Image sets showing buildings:
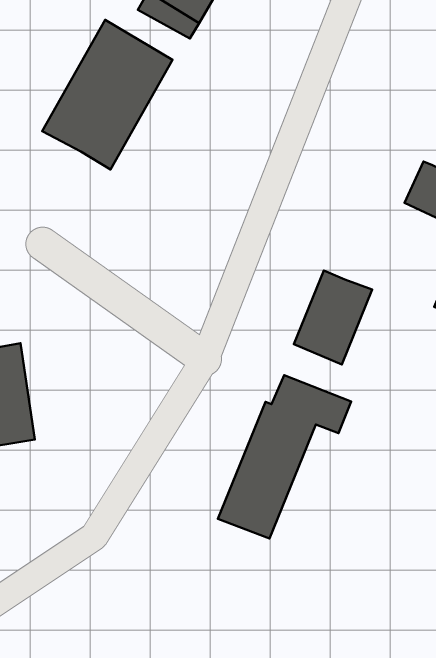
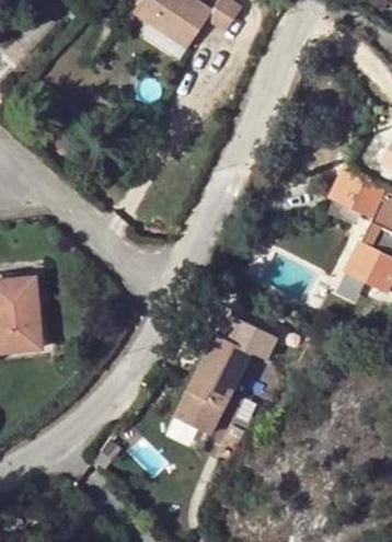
building: [42,20,173,169] -> none
building: [294,270,372,365] -> none

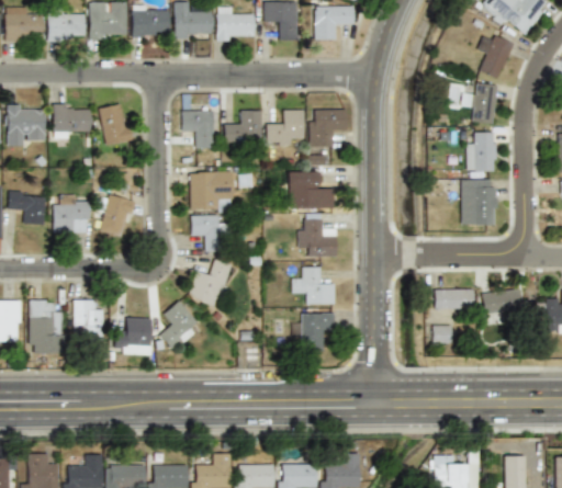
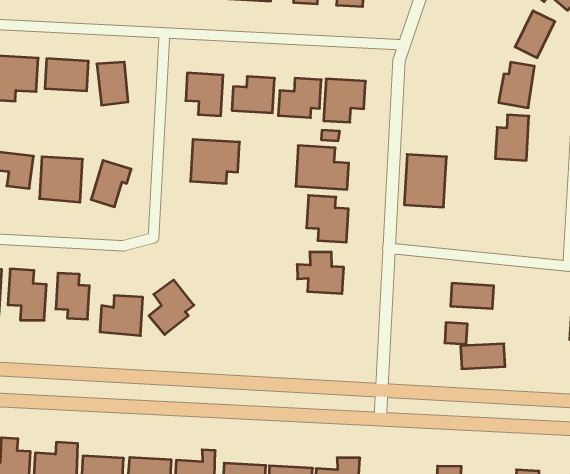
building: [461,179,497,225] -> [404,154,447,207]
building: [191,215,218,246] -> none
building: [189,259,231,306] -> none
building: [481,288,522,314] -> [461,344,505,369]
building: [302,313,335,352] -> none

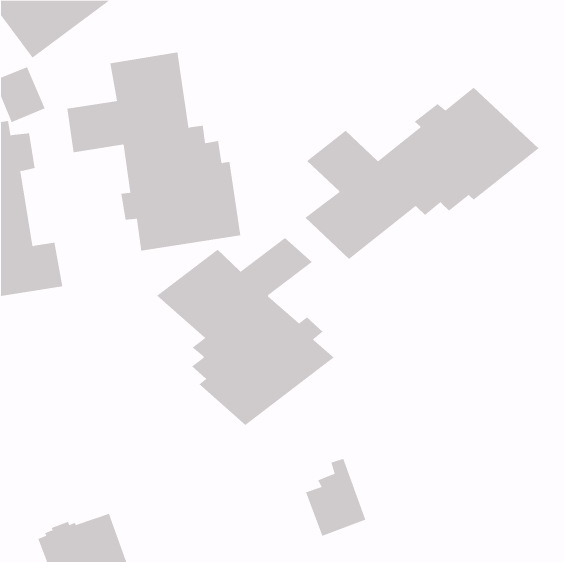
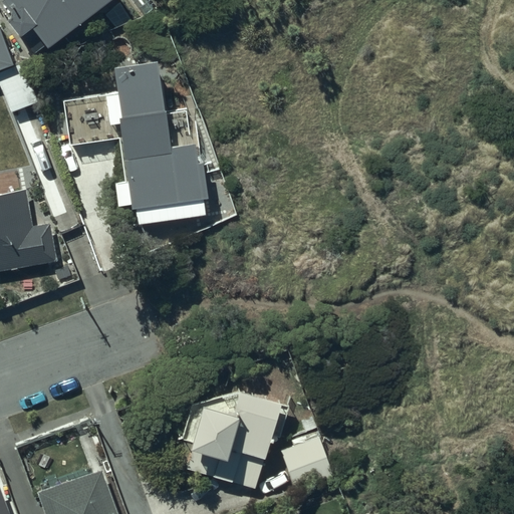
building: [305,87,540,260] -> none
building: [156,237,335,426] -> none
building: none -> [183,390,287,488]

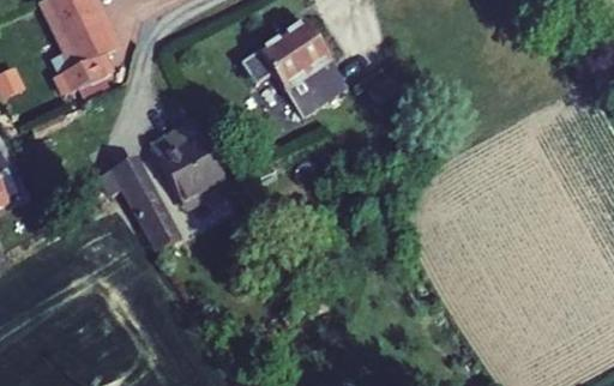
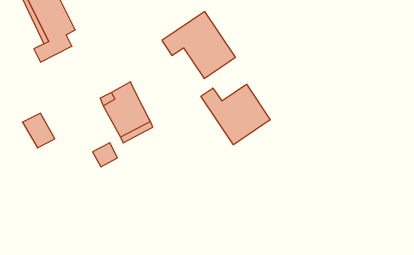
building: none -> [201,84,270,145]
building: [120,173,167,223] -> [22,113,55,148]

*Assignment*.
Produce a verbatim copy of all records, minus pictures.

*Response to this exercise*.
building: [42,20,173,169] -> none
building: [294,270,372,365] -> none

building: [461,179,497,225] -> [404,154,447,207]
building: [191,215,218,246] -> none
building: [189,259,231,306] -> none
building: [481,288,522,314] -> [461,344,505,369]
building: [302,313,335,352] -> none

building: [305,87,540,260] -> none
building: [156,237,335,426] -> none
building: none -> [183,390,287,488]

building: none -> [201,84,270,145]
building: [120,173,167,223] -> [22,113,55,148]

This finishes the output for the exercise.